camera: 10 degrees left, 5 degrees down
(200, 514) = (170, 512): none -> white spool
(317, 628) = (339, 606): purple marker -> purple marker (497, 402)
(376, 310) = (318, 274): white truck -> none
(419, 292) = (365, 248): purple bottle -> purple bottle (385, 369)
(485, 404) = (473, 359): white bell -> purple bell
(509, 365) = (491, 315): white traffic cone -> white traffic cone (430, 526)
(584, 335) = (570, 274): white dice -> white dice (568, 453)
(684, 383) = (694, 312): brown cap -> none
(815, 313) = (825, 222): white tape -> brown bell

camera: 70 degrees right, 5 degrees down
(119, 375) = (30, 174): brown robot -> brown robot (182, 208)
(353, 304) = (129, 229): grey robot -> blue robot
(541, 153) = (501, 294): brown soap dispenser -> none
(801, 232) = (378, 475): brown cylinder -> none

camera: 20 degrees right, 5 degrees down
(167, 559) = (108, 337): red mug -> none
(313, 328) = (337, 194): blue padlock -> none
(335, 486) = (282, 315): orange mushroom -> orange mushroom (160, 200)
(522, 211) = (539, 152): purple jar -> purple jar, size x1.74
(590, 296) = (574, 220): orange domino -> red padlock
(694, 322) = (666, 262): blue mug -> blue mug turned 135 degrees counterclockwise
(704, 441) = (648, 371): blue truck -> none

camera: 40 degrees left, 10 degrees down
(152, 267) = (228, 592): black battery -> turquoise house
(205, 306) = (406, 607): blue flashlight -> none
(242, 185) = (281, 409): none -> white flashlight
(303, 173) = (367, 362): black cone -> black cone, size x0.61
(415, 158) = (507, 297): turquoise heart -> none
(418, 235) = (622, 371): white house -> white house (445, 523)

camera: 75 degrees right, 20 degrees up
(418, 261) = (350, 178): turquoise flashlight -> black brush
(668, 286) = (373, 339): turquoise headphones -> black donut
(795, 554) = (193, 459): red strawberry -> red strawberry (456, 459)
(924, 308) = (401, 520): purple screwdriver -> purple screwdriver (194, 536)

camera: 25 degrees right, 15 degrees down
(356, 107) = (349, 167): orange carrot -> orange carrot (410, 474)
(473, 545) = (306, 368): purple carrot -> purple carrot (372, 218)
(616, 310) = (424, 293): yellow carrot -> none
-------------------------
### Exercise description
The range runs from the line above containing "(684, 383) = (694, 312): brown cap -> none" to the line containing "(167, 559) = (108, 337): red mug -> none", inclusive. Restate those lines word for word and no others.

### Answer to this exercise
(684, 383) = (694, 312): brown cap -> none
(815, 313) = (825, 222): white tape -> brown bell

camera: 70 degrees right, 5 degrees down
(119, 375) = (30, 174): brown robot -> brown robot (182, 208)
(353, 304) = (129, 229): grey robot -> blue robot
(541, 153) = (501, 294): brown soap dispenser -> none
(801, 232) = (378, 475): brown cylinder -> none

camera: 20 degrees right, 5 degrees down
(167, 559) = (108, 337): red mug -> none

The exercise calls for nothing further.